(Before-and-after change records)
Start of Block

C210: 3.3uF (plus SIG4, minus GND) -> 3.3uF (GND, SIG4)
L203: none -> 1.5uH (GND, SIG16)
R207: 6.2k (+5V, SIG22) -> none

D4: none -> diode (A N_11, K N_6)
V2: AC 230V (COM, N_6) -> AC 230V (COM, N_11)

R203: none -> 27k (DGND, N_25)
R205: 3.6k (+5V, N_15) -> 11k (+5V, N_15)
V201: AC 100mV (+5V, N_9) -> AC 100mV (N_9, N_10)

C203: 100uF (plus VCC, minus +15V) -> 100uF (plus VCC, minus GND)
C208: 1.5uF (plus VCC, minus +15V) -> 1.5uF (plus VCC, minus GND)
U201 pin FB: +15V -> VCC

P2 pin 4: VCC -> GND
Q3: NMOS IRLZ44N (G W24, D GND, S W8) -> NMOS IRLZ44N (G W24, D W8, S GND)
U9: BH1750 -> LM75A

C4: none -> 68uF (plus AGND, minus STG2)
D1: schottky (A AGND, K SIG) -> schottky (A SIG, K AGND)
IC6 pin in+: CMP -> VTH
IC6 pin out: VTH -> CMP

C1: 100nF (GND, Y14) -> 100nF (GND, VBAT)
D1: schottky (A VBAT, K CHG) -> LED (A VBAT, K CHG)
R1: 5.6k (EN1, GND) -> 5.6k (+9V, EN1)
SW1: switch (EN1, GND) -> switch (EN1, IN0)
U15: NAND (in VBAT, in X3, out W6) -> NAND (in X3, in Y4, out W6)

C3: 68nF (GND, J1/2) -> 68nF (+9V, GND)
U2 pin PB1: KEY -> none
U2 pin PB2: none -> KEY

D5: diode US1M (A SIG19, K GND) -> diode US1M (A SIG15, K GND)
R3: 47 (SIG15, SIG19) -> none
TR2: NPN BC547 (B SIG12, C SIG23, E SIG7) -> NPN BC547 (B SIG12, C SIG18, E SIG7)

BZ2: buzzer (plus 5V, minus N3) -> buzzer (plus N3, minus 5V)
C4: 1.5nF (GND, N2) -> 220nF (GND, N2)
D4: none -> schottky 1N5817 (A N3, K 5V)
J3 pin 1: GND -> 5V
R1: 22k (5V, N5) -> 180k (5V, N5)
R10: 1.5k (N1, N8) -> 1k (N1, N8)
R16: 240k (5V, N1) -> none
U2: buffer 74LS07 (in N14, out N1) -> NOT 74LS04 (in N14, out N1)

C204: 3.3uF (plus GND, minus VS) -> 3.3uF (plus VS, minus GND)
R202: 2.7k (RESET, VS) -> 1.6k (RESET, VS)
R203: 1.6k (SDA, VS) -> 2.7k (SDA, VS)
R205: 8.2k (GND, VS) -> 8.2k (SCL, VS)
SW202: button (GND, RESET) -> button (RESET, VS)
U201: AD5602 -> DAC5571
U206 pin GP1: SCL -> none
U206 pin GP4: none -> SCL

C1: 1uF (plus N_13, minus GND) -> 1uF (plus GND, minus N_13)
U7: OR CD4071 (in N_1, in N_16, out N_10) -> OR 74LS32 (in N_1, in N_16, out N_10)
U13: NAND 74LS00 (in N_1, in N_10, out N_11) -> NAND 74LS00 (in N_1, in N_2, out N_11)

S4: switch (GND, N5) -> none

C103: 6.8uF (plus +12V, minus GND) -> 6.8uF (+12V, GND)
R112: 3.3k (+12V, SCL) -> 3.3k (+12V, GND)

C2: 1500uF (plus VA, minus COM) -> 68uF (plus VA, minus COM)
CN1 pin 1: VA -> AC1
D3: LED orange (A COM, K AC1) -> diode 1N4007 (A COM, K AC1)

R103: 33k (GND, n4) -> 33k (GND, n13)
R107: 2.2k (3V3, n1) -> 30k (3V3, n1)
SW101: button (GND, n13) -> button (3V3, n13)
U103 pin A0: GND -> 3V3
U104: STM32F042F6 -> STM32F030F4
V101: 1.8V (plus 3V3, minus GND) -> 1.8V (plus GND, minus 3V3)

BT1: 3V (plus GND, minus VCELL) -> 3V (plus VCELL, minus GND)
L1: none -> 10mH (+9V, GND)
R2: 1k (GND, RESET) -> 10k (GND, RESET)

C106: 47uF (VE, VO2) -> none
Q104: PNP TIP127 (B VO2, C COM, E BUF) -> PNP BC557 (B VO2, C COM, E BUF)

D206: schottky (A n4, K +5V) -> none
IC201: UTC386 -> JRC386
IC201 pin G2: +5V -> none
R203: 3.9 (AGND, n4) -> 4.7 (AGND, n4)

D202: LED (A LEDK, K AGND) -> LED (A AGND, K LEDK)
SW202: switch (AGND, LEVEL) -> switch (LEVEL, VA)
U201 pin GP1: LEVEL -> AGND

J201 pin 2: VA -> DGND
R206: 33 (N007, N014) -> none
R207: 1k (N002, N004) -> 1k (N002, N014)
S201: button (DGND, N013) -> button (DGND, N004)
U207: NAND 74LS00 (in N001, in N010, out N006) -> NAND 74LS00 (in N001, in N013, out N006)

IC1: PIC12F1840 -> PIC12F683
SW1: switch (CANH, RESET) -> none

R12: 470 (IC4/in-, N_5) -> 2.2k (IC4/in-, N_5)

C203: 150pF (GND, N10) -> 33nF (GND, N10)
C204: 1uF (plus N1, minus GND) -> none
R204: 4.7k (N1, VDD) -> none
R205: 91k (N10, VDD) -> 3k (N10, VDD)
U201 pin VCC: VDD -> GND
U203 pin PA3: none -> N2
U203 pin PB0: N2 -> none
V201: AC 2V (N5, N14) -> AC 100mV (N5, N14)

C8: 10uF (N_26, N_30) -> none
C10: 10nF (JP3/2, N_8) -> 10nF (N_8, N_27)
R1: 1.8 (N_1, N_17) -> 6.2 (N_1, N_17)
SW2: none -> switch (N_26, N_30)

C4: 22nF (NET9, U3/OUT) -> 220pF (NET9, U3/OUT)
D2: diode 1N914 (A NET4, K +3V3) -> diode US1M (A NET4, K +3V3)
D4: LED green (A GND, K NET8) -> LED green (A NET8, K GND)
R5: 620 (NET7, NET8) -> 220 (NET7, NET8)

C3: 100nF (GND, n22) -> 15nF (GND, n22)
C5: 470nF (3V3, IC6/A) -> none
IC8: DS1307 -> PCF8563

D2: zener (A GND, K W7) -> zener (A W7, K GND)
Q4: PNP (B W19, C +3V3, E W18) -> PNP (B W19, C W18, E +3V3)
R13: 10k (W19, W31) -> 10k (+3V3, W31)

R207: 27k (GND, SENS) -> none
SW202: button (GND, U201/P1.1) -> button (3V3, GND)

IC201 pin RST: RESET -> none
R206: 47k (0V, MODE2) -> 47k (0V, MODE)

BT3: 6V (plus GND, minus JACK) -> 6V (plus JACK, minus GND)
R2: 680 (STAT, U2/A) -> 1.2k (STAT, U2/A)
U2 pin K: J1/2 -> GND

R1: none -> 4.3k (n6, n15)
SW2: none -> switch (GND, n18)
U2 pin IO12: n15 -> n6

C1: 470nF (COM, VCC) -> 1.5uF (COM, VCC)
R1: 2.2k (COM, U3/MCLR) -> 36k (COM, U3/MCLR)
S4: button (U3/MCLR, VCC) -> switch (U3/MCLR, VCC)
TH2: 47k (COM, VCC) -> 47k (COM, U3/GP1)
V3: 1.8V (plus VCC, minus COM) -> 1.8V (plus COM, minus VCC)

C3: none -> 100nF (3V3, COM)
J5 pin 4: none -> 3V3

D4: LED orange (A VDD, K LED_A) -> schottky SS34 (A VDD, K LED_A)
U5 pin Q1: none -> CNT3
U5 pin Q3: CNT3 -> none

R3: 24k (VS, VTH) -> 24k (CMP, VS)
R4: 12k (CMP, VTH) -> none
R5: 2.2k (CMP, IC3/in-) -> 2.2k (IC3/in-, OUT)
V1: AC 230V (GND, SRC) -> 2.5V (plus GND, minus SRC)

End of Block

What you are asked to do → Please return every line from the first one in the records above down to the line containing "R1: 5.6k (EN1, GND) -> 5.6k (+9V, EN1)", including both, exactly as written and nothing more.

Completed exercise →
C210: 3.3uF (plus SIG4, minus GND) -> 3.3uF (GND, SIG4)
L203: none -> 1.5uH (GND, SIG16)
R207: 6.2k (+5V, SIG22) -> none

D4: none -> diode (A N_11, K N_6)
V2: AC 230V (COM, N_6) -> AC 230V (COM, N_11)

R203: none -> 27k (DGND, N_25)
R205: 3.6k (+5V, N_15) -> 11k (+5V, N_15)
V201: AC 100mV (+5V, N_9) -> AC 100mV (N_9, N_10)

C203: 100uF (plus VCC, minus +15V) -> 100uF (plus VCC, minus GND)
C208: 1.5uF (plus VCC, minus +15V) -> 1.5uF (plus VCC, minus GND)
U201 pin FB: +15V -> VCC

P2 pin 4: VCC -> GND
Q3: NMOS IRLZ44N (G W24, D GND, S W8) -> NMOS IRLZ44N (G W24, D W8, S GND)
U9: BH1750 -> LM75A

C4: none -> 68uF (plus AGND, minus STG2)
D1: schottky (A AGND, K SIG) -> schottky (A SIG, K AGND)
IC6 pin in+: CMP -> VTH
IC6 pin out: VTH -> CMP

C1: 100nF (GND, Y14) -> 100nF (GND, VBAT)
D1: schottky (A VBAT, K CHG) -> LED (A VBAT, K CHG)
R1: 5.6k (EN1, GND) -> 5.6k (+9V, EN1)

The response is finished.